◆ **WHAT YOU WILL DO**
Could you reproduce every record below exactly as written?

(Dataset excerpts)
■ ■ ■ ■ ■
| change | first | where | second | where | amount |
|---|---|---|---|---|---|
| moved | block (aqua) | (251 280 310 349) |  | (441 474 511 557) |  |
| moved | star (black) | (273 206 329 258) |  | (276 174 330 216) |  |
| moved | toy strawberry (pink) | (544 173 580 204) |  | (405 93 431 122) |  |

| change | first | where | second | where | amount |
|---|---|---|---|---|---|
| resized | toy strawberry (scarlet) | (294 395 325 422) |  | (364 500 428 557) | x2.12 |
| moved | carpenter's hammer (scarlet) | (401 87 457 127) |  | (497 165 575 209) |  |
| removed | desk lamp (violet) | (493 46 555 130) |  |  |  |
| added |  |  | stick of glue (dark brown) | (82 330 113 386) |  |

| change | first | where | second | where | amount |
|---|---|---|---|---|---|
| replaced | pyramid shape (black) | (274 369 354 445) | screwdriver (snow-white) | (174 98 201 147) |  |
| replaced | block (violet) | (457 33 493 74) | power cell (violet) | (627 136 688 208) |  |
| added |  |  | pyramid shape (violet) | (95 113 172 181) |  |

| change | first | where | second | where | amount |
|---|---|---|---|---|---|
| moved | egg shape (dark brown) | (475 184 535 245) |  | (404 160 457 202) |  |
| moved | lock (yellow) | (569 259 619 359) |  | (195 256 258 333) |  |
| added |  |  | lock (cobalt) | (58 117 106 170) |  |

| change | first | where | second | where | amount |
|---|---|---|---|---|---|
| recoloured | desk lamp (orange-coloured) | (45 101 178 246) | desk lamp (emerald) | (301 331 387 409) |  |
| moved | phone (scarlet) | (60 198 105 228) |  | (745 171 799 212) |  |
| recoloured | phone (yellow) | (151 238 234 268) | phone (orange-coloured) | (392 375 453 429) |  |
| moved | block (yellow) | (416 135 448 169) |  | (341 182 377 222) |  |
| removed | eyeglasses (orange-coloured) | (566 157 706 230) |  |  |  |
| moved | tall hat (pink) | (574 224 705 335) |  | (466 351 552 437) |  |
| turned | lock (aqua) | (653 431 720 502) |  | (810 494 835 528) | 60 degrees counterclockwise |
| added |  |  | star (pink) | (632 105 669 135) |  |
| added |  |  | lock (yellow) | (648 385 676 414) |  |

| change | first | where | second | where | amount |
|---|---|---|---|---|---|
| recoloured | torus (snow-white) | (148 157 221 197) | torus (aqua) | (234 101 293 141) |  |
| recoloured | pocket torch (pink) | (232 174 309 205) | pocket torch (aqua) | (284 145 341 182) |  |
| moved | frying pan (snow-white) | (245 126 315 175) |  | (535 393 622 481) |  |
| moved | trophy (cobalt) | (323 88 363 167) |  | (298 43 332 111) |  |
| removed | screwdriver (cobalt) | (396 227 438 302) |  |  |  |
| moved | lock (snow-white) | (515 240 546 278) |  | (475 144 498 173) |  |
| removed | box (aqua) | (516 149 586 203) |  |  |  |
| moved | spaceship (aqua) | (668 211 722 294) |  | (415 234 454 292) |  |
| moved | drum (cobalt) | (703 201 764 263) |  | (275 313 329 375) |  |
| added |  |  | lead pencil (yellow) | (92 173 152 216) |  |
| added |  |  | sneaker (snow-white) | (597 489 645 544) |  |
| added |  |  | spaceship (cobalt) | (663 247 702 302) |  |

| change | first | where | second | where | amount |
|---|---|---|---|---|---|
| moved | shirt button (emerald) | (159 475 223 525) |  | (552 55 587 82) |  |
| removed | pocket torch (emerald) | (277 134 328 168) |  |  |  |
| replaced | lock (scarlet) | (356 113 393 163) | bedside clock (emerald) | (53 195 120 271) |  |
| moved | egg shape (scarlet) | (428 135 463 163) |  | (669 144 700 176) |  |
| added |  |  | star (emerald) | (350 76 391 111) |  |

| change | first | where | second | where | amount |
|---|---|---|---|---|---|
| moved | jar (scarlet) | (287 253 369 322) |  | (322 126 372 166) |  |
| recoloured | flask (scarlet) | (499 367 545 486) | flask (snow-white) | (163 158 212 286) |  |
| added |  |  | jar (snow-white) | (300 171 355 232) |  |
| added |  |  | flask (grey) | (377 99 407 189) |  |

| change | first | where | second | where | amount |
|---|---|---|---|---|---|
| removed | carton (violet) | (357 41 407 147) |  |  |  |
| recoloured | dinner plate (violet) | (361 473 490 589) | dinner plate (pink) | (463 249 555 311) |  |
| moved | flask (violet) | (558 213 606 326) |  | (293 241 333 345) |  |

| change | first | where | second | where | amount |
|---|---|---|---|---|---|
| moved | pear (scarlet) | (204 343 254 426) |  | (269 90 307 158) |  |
■ ■ ■ ■ ■
◆ **ANSWER FOR THIS EXERCISE**
| change | first | where | second | where | amount |
|---|---|---|---|---|---|
| moved | block (aqua) | (251 280 310 349) |  | (441 474 511 557) |  |
| moved | star (black) | (273 206 329 258) |  | (276 174 330 216) |  |
| moved | toy strawberry (pink) | (544 173 580 204) |  | (405 93 431 122) |  |

| change | first | where | second | where | amount |
|---|---|---|---|---|---|
| resized | toy strawberry (scarlet) | (294 395 325 422) |  | (364 500 428 557) | x2.12 |
| moved | carpenter's hammer (scarlet) | (401 87 457 127) |  | (497 165 575 209) |  |
| removed | desk lamp (violet) | (493 46 555 130) |  |  |  |
| added |  |  | stick of glue (dark brown) | (82 330 113 386) |  |

| change | first | where | second | where | amount |
|---|---|---|---|---|---|
| replaced | pyramid shape (black) | (274 369 354 445) | screwdriver (snow-white) | (174 98 201 147) |  |
| replaced | block (violet) | (457 33 493 74) | power cell (violet) | (627 136 688 208) |  |
| added |  |  | pyramid shape (violet) | (95 113 172 181) |  |

| change | first | where | second | where | amount |
|---|---|---|---|---|---|
| moved | egg shape (dark brown) | (475 184 535 245) |  | (404 160 457 202) |  |
| moved | lock (yellow) | (569 259 619 359) |  | (195 256 258 333) |  |
| added |  |  | lock (cobalt) | (58 117 106 170) |  |

| change | first | where | second | where | amount |
|---|---|---|---|---|---|
| recoloured | desk lamp (orange-coloured) | (45 101 178 246) | desk lamp (emerald) | (301 331 387 409) |  |
| moved | phone (scarlet) | (60 198 105 228) |  | (745 171 799 212) |  |
| recoloured | phone (yellow) | (151 238 234 268) | phone (orange-coloured) | (392 375 453 429) |  |
| moved | block (yellow) | (416 135 448 169) |  | (341 182 377 222) |  |
| removed | eyeglasses (orange-coloured) | (566 157 706 230) |  |  |  |
| moved | tall hat (pink) | (574 224 705 335) |  | (466 351 552 437) |  |
| turned | lock (aqua) | (653 431 720 502) |  | (810 494 835 528) | 60 degrees counterclockwise |
| added |  |  | star (pink) | (632 105 669 135) |  |
| added |  |  | lock (yellow) | (648 385 676 414) |  |

| change | first | where | second | where | amount |
|---|---|---|---|---|---|
| recoloured | torus (snow-white) | (148 157 221 197) | torus (aqua) | (234 101 293 141) |  |
| recoloured | pocket torch (pink) | (232 174 309 205) | pocket torch (aqua) | (284 145 341 182) |  |
| moved | frying pan (snow-white) | (245 126 315 175) |  | (535 393 622 481) |  |
| moved | trophy (cobalt) | (323 88 363 167) |  | (298 43 332 111) |  |
| removed | screwdriver (cobalt) | (396 227 438 302) |  |  |  |
| moved | lock (snow-white) | (515 240 546 278) |  | (475 144 498 173) |  |
| removed | box (aqua) | (516 149 586 203) |  |  |  |
| moved | spaceship (aqua) | (668 211 722 294) |  | (415 234 454 292) |  |
| moved | drum (cobalt) | (703 201 764 263) |  | (275 313 329 375) |  |
| added |  |  | lead pencil (yellow) | (92 173 152 216) |  |
| added |  |  | sneaker (snow-white) | (597 489 645 544) |  |
| added |  |  | spaceship (cobalt) | (663 247 702 302) |  |

| change | first | where | second | where | amount |
|---|---|---|---|---|---|
| moved | shirt button (emerald) | (159 475 223 525) |  | (552 55 587 82) |  |
| removed | pocket torch (emerald) | (277 134 328 168) |  |  |  |
| replaced | lock (scarlet) | (356 113 393 163) | bedside clock (emerald) | (53 195 120 271) |  |
| moved | egg shape (scarlet) | (428 135 463 163) |  | (669 144 700 176) |  |
| added |  |  | star (emerald) | (350 76 391 111) |  |

| change | first | where | second | where | amount |
|---|---|---|---|---|---|
| moved | jar (scarlet) | (287 253 369 322) |  | (322 126 372 166) |  |
| recoloured | flask (scarlet) | (499 367 545 486) | flask (snow-white) | (163 158 212 286) |  |
| added |  |  | jar (snow-white) | (300 171 355 232) |  |
| added |  |  | flask (grey) | (377 99 407 189) |  |

| change | first | where | second | where | amount |
|---|---|---|---|---|---|
| removed | carton (violet) | (357 41 407 147) |  |  |  |
| recoloured | dinner plate (violet) | (361 473 490 589) | dinner plate (pink) | (463 249 555 311) |  |
| moved | flask (violet) | (558 213 606 326) |  | (293 241 333 345) |  |

| change | first | where | second | where | amount |
|---|---|---|---|---|---|
| moved | pear (scarlet) | (204 343 254 426) |  | (269 90 307 158) |  |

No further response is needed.